___ LISTED ENTRIES

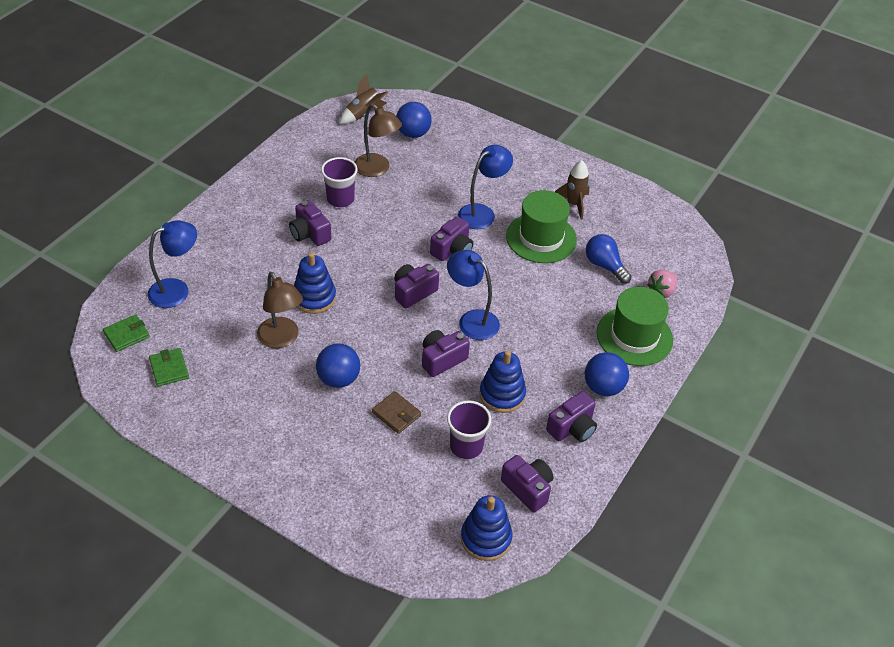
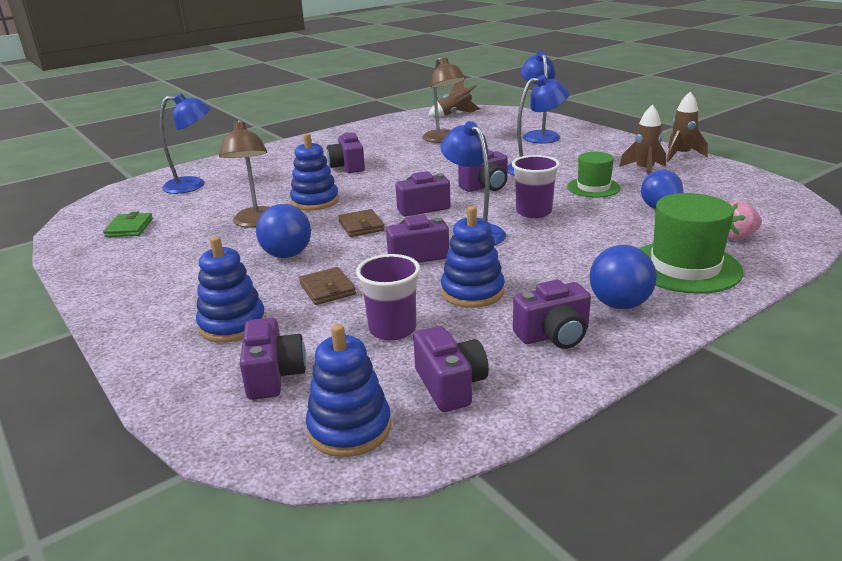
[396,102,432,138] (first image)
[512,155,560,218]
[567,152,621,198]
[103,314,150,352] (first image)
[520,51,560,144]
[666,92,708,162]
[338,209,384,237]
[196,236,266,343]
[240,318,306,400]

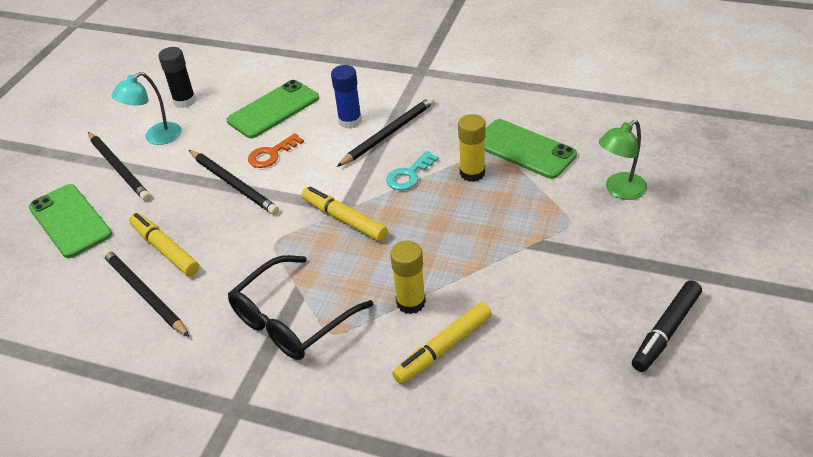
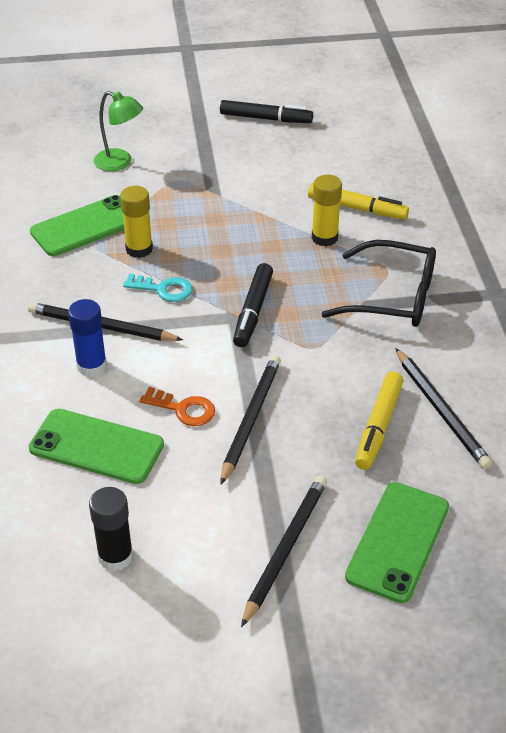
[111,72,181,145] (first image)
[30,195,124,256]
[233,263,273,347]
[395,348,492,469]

______

### WORK TO BE COMPLETED
Reproduce precisely the lines of the entries above, from the one containing "[512,155,560,218]" through the final one, both ends included, and omit the pictures.

### FINAL ANSWER
[512,155,560,218]
[567,152,621,198]
[103,314,150,352] (first image)
[520,51,560,144]
[666,92,708,162]
[338,209,384,237]
[196,236,266,343]
[240,318,306,400]

[111,72,181,145] (first image)
[30,195,124,256]
[233,263,273,347]
[395,348,492,469]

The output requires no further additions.